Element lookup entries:
#####

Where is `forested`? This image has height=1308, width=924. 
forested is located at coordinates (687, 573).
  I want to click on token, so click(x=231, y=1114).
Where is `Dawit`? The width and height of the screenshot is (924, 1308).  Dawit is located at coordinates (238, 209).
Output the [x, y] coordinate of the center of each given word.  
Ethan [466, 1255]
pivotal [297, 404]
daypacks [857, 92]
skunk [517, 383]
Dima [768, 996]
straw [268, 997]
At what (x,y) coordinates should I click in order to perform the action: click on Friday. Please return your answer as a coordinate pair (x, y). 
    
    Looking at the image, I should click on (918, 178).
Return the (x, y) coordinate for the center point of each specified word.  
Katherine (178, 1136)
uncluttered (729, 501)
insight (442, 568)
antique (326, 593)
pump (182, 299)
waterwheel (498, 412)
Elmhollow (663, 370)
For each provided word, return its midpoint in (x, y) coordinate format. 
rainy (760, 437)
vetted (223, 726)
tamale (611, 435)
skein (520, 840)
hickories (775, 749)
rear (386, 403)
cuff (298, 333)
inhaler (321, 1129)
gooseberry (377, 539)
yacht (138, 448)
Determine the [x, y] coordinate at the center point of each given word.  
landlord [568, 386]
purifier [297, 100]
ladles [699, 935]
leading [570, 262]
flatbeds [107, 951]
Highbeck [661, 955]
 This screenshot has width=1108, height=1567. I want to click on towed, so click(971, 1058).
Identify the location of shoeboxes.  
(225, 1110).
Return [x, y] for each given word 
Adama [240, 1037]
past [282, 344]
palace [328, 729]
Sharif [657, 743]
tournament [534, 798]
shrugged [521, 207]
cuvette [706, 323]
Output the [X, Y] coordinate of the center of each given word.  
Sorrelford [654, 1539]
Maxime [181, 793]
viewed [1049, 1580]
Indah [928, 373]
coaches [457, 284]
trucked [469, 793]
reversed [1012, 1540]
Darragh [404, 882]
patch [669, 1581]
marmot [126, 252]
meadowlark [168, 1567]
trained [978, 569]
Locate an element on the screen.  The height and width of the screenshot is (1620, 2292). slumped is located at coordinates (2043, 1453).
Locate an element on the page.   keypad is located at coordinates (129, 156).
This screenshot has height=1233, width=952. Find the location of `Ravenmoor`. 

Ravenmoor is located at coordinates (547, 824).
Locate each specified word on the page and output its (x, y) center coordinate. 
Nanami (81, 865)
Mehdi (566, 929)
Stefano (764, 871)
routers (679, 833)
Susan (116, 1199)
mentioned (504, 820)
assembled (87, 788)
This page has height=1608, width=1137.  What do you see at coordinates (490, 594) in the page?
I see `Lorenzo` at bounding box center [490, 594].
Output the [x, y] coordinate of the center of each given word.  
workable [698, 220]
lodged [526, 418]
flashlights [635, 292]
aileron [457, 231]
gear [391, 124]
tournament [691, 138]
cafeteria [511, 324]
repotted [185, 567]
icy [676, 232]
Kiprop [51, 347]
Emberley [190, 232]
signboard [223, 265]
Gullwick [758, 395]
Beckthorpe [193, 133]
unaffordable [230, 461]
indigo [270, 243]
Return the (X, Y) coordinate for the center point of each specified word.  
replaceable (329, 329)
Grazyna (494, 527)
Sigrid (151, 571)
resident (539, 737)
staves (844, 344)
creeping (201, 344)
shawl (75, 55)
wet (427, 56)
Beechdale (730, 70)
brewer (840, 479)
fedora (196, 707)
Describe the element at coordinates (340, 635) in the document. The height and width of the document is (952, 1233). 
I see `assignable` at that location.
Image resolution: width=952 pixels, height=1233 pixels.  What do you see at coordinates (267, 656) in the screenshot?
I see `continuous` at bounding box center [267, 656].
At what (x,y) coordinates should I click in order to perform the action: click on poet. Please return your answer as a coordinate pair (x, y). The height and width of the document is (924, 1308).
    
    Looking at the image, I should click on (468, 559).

#####

Short problem: Copy out every one of the entries above word for word, from the first to the last.

Response to this task:
Where is `forested`? This image has height=1308, width=924. 
forested is located at coordinates (687, 573).
  I want to click on token, so click(x=231, y=1114).
Where is `Dawit`? The width and height of the screenshot is (924, 1308).  Dawit is located at coordinates (238, 209).
Output the [x, y] coordinate of the center of each given word.  
Ethan [466, 1255]
pivotal [297, 404]
daypacks [857, 92]
skunk [517, 383]
Dima [768, 996]
straw [268, 997]
At what (x,y) coordinates should I click in order to perform the action: click on Friday. Please return your answer as a coordinate pair (x, y). 
    
    Looking at the image, I should click on (918, 178).
Return the (x, y) coordinate for the center point of each specified word.  
Katherine (178, 1136)
uncluttered (729, 501)
insight (442, 568)
antique (326, 593)
pump (182, 299)
waterwheel (498, 412)
Elmhollow (663, 370)
For each provided word, return its midpoint in (x, y) coordinate format. 
rainy (760, 437)
vetted (223, 726)
tamale (611, 435)
skein (520, 840)
hickories (775, 749)
rear (386, 403)
cuff (298, 333)
inhaler (321, 1129)
gooseberry (377, 539)
yacht (138, 448)
Determine the [x, y] coordinate at the center point of each given word.  
landlord [568, 386]
purifier [297, 100]
ladles [699, 935]
leading [570, 262]
flatbeds [107, 951]
Highbeck [661, 955]
 This screenshot has width=1108, height=1567. I want to click on towed, so click(971, 1058).
Identify the location of shoeboxes.  
(225, 1110).
Return [x, y] for each given word 
Adama [240, 1037]
past [282, 344]
palace [328, 729]
Sharif [657, 743]
tournament [534, 798]
shrugged [521, 207]
cuvette [706, 323]
Output the [X, Y] coordinate of the center of each given word.  
Sorrelford [654, 1539]
Maxime [181, 793]
viewed [1049, 1580]
Indah [928, 373]
coaches [457, 284]
trucked [469, 793]
reversed [1012, 1540]
Darragh [404, 882]
patch [669, 1581]
marmot [126, 252]
meadowlark [168, 1567]
trained [978, 569]
Locate an element on the screen.  The height and width of the screenshot is (1620, 2292). slumped is located at coordinates (2043, 1453).
Locate an element on the page.   keypad is located at coordinates (129, 156).
This screenshot has height=1233, width=952. Find the location of `Ravenmoor`. 

Ravenmoor is located at coordinates (547, 824).
Locate each specified word on the page and output its (x, y) center coordinate. 
Nanami (81, 865)
Mehdi (566, 929)
Stefano (764, 871)
routers (679, 833)
Susan (116, 1199)
mentioned (504, 820)
assembled (87, 788)
This page has height=1608, width=1137.  What do you see at coordinates (490, 594) in the page?
I see `Lorenzo` at bounding box center [490, 594].
Output the [x, y] coordinate of the center of each given word.  
workable [698, 220]
lodged [526, 418]
flashlights [635, 292]
aileron [457, 231]
gear [391, 124]
tournament [691, 138]
cafeteria [511, 324]
repotted [185, 567]
icy [676, 232]
Kiprop [51, 347]
Emberley [190, 232]
signboard [223, 265]
Gullwick [758, 395]
Beckthorpe [193, 133]
unaffordable [230, 461]
indigo [270, 243]
Return the (X, Y) coordinate for the center point of each specified word.  
replaceable (329, 329)
Grazyna (494, 527)
Sigrid (151, 571)
resident (539, 737)
staves (844, 344)
creeping (201, 344)
shawl (75, 55)
wet (427, 56)
Beechdale (730, 70)
brewer (840, 479)
fedora (196, 707)
Describe the element at coordinates (340, 635) in the document. The height and width of the document is (952, 1233). 
I see `assignable` at that location.
Image resolution: width=952 pixels, height=1233 pixels.  What do you see at coordinates (267, 656) in the screenshot?
I see `continuous` at bounding box center [267, 656].
At what (x,y) coordinates should I click in order to perform the action: click on poet. Please return your answer as a coordinate pair (x, y). The height and width of the document is (924, 1308).
    
    Looking at the image, I should click on (468, 559).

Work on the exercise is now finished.